• TASK:
Give again, word for word, every line in the entries below from the line with "black rectangle at" up to and including the line with "orange rectangle at", and no other line.

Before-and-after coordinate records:
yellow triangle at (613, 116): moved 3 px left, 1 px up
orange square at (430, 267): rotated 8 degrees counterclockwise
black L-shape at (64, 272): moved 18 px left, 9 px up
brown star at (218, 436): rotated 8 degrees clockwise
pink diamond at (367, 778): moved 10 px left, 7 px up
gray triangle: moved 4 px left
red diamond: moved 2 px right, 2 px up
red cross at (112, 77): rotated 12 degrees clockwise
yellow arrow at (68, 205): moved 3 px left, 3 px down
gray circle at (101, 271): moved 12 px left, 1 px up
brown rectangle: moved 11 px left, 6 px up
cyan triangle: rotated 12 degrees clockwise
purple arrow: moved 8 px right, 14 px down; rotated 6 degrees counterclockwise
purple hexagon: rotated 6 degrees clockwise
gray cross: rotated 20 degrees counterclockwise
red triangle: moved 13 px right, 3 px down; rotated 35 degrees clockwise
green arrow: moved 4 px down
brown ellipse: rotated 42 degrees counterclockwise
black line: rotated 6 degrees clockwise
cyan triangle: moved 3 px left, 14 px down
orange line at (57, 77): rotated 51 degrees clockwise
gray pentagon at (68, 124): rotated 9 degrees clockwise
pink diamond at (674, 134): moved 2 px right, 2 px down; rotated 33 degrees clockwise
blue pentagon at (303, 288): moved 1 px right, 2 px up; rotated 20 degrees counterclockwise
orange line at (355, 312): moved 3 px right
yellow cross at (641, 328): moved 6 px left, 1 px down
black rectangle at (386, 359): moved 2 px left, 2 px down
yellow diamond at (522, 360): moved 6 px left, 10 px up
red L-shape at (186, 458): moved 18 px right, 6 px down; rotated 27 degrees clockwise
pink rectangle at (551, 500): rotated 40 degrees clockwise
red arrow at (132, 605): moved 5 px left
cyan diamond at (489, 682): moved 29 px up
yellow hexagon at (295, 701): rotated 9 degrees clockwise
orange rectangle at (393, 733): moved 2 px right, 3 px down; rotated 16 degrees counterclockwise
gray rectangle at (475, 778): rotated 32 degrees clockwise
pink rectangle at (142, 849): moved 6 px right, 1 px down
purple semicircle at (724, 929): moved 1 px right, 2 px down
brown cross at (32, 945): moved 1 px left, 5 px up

• TASK SOLUTION:
black rectangle at (386, 359): moved 2 px left, 2 px down
yellow diamond at (522, 360): moved 6 px left, 10 px up
red L-shape at (186, 458): moved 18 px right, 6 px down; rotated 27 degrees clockwise
pink rectangle at (551, 500): rotated 40 degrees clockwise
red arrow at (132, 605): moved 5 px left
cyan diamond at (489, 682): moved 29 px up
yellow hexagon at (295, 701): rotated 9 degrees clockwise
orange rectangle at (393, 733): moved 2 px right, 3 px down; rotated 16 degrees counterclockwise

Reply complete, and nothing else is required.